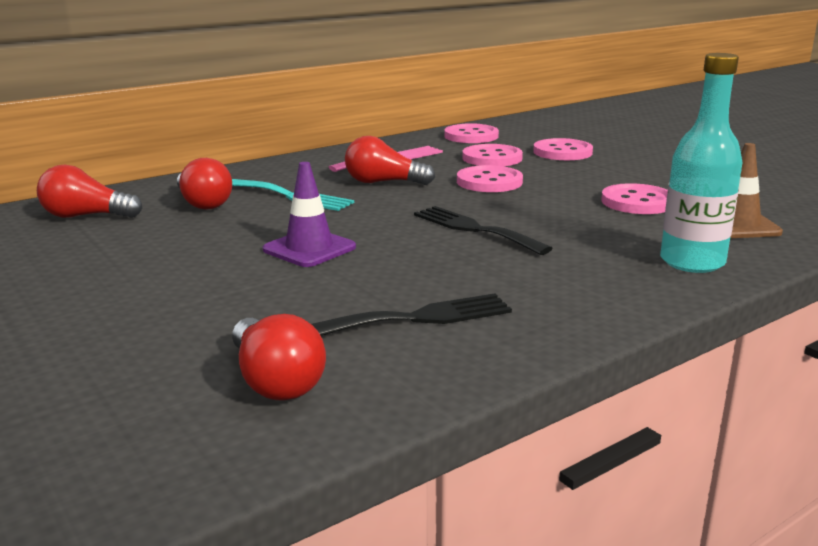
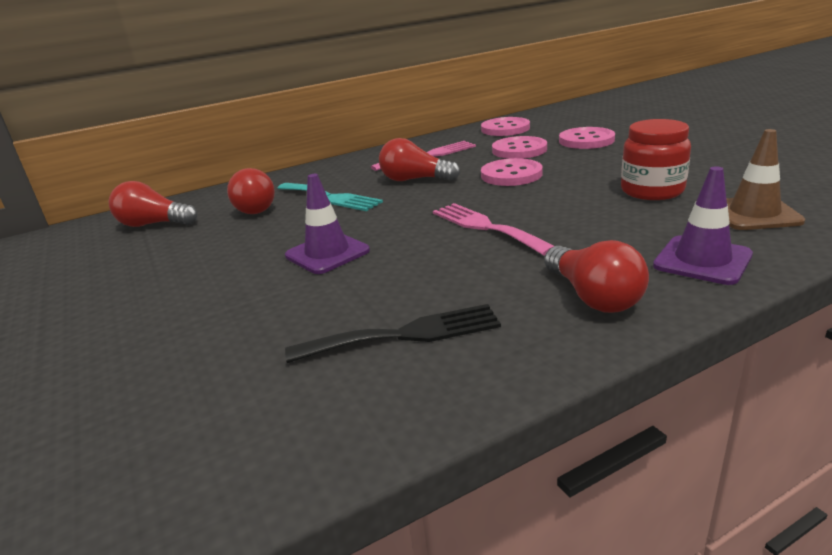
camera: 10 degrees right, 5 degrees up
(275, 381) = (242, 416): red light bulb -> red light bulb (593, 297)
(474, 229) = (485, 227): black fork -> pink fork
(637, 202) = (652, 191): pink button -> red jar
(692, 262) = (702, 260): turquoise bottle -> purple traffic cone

══════════

= Action item =
Up to and including the last line of the records above, print exactly every line from the one that contains "(474, 229) = (485, 227): black" onward.

= Response to the exercise =
(474, 229) = (485, 227): black fork -> pink fork
(637, 202) = (652, 191): pink button -> red jar
(692, 262) = (702, 260): turquoise bottle -> purple traffic cone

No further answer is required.